- WORK ITEM: For this exercise, retype the lines from the one that holds "purple battery [288,27,311,63]" through the one that holds "yellow nut [566,250,606,288]" in the records below, both included, exactly and without pictures.

MATERIAL FOR THIS TASK START

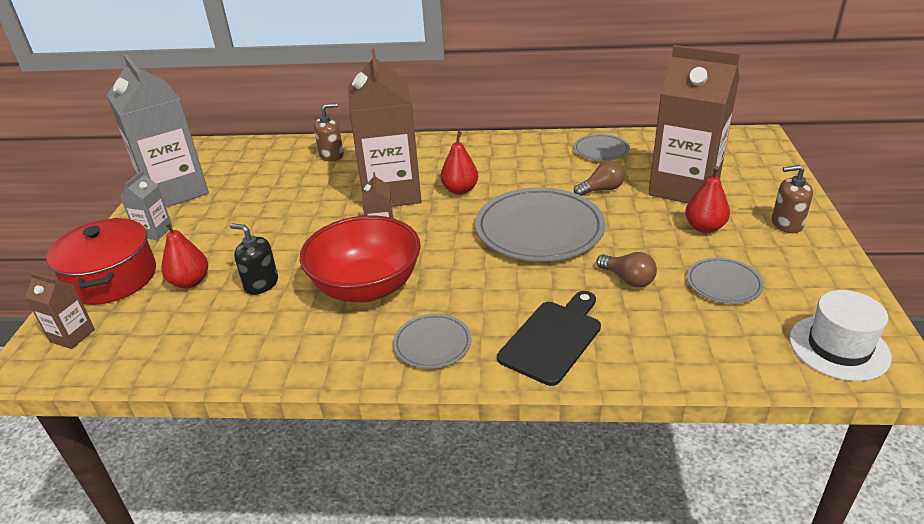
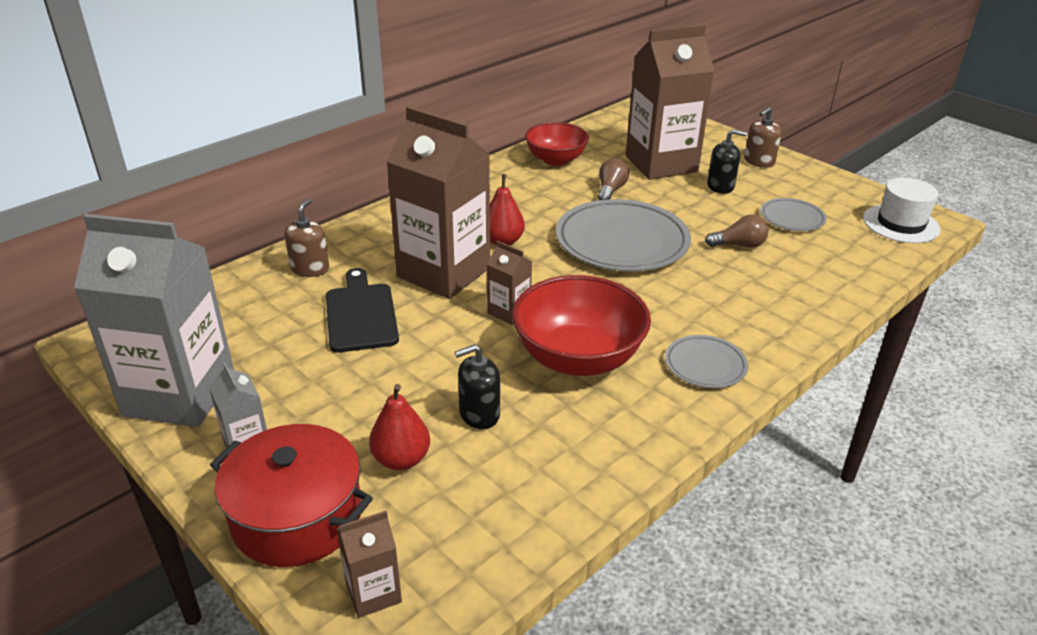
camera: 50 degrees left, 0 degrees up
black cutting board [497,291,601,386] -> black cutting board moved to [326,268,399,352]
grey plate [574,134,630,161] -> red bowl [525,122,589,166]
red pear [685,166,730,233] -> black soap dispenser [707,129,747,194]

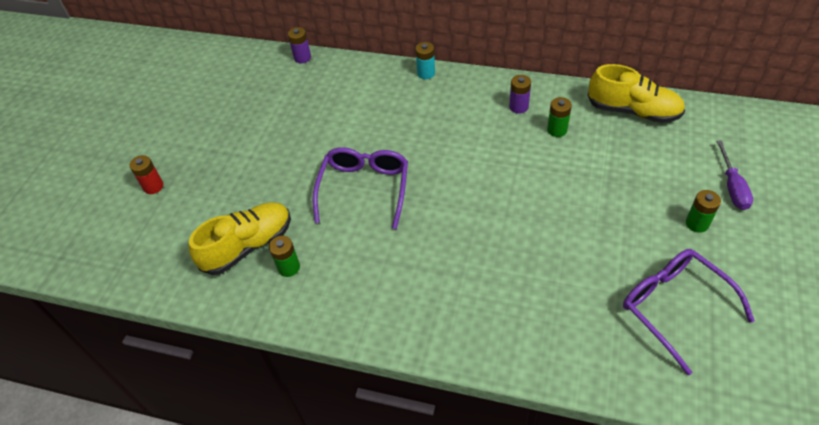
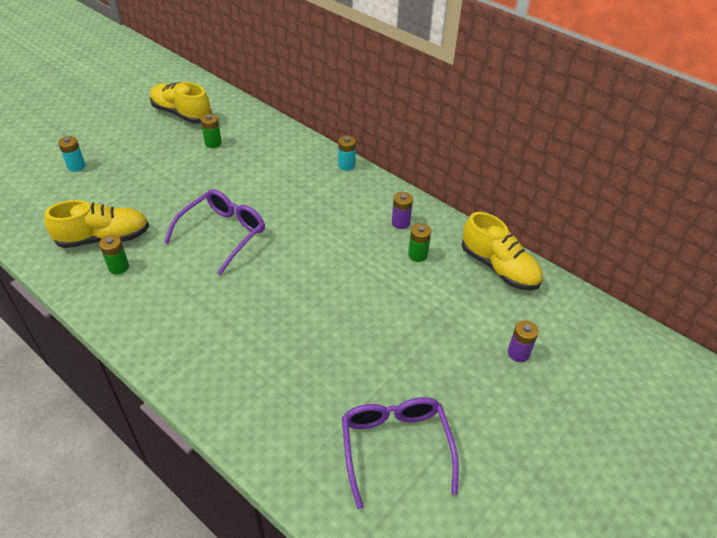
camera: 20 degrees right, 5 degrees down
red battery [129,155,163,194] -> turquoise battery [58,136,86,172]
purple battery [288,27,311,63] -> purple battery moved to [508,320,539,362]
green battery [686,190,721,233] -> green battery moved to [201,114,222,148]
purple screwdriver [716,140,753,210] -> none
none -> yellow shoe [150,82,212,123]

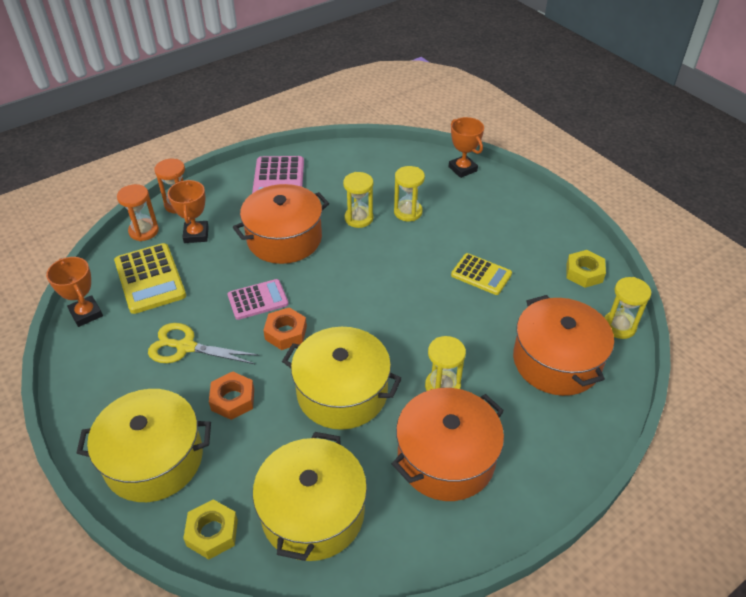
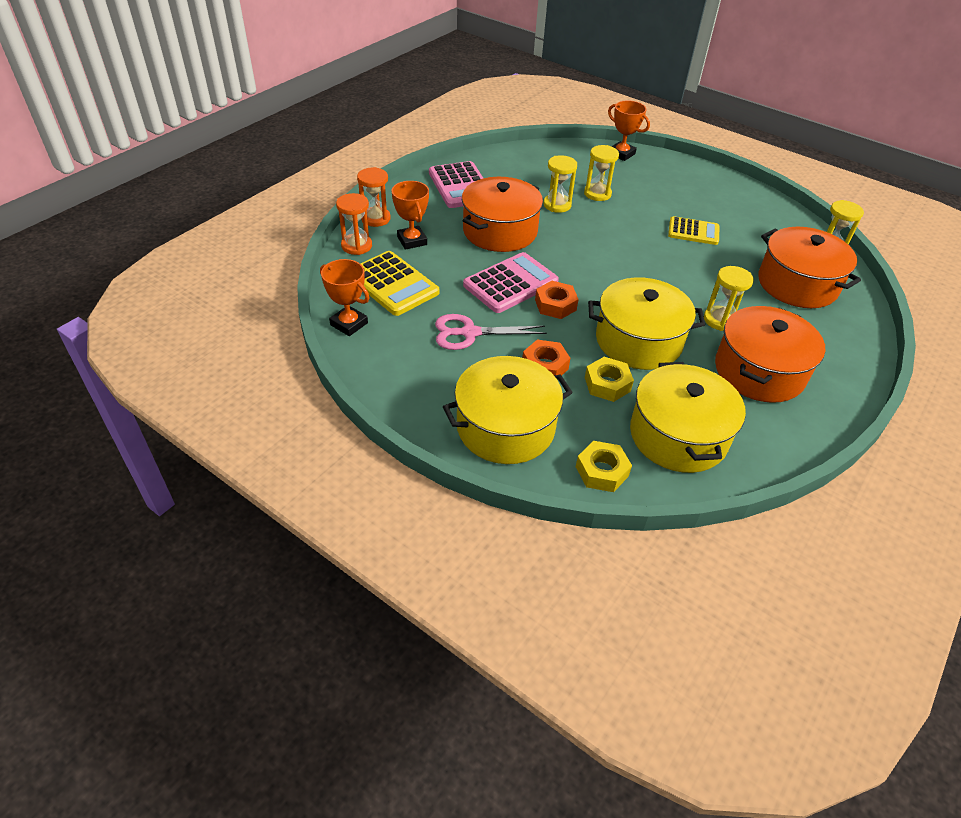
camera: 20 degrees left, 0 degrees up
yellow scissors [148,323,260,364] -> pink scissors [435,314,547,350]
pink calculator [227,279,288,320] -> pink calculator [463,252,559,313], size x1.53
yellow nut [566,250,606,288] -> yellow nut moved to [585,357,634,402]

MATERIAL FOR THIS TASK END
MATERIAL FOR THIS TASK START

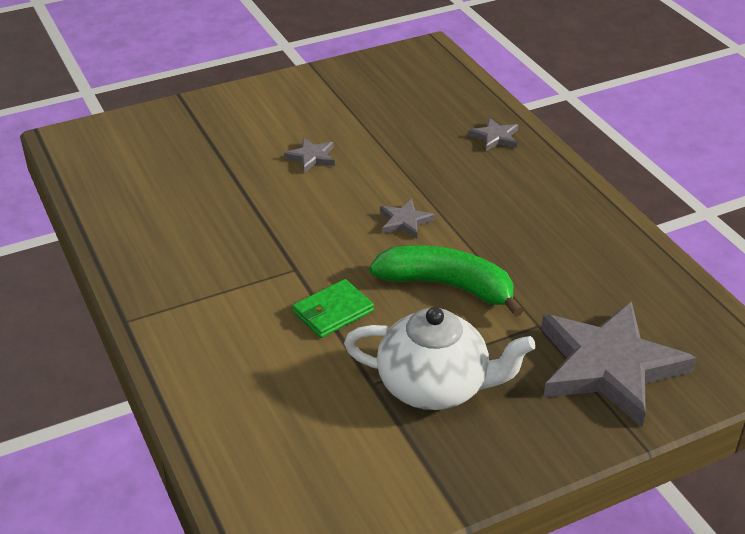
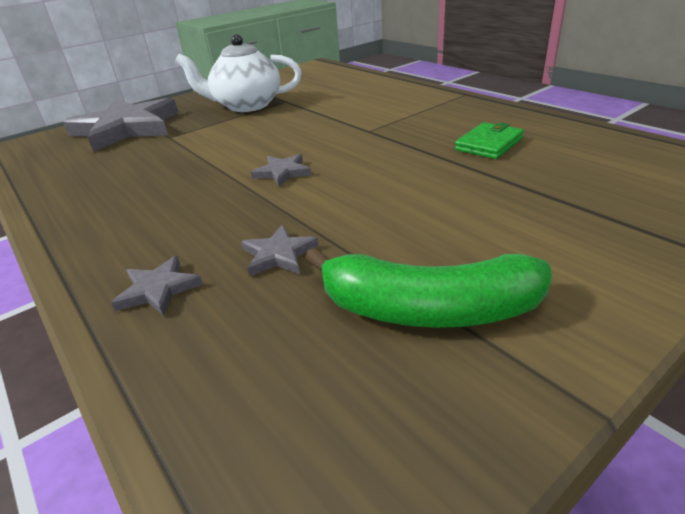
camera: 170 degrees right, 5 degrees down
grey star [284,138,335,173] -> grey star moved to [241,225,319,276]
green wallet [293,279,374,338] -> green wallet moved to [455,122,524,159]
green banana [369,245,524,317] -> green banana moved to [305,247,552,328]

MATERIAL FOR THIS TASK END
MATERIAL FOR THIS TASK START

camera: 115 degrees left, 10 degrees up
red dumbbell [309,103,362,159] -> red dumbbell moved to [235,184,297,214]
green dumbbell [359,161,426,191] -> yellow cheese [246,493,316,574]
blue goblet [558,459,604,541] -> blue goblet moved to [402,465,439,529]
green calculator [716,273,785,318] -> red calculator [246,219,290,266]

MATERIAL FOR THIS TASK END

- SOLUTION TO THIS EXERCISE:
purple battery [288,27,311,63] -> purple battery moved to [508,320,539,362]
green battery [686,190,721,233] -> green battery moved to [201,114,222,148]
purple screwdriver [716,140,753,210] -> none
none -> yellow shoe [150,82,212,123]

camera: 20 degrees left, 0 degrees up
yellow scissors [148,323,260,364] -> pink scissors [435,314,547,350]
pink calculator [227,279,288,320] -> pink calculator [463,252,559,313], size x1.53
yellow nut [566,250,606,288] -> yellow nut moved to [585,357,634,402]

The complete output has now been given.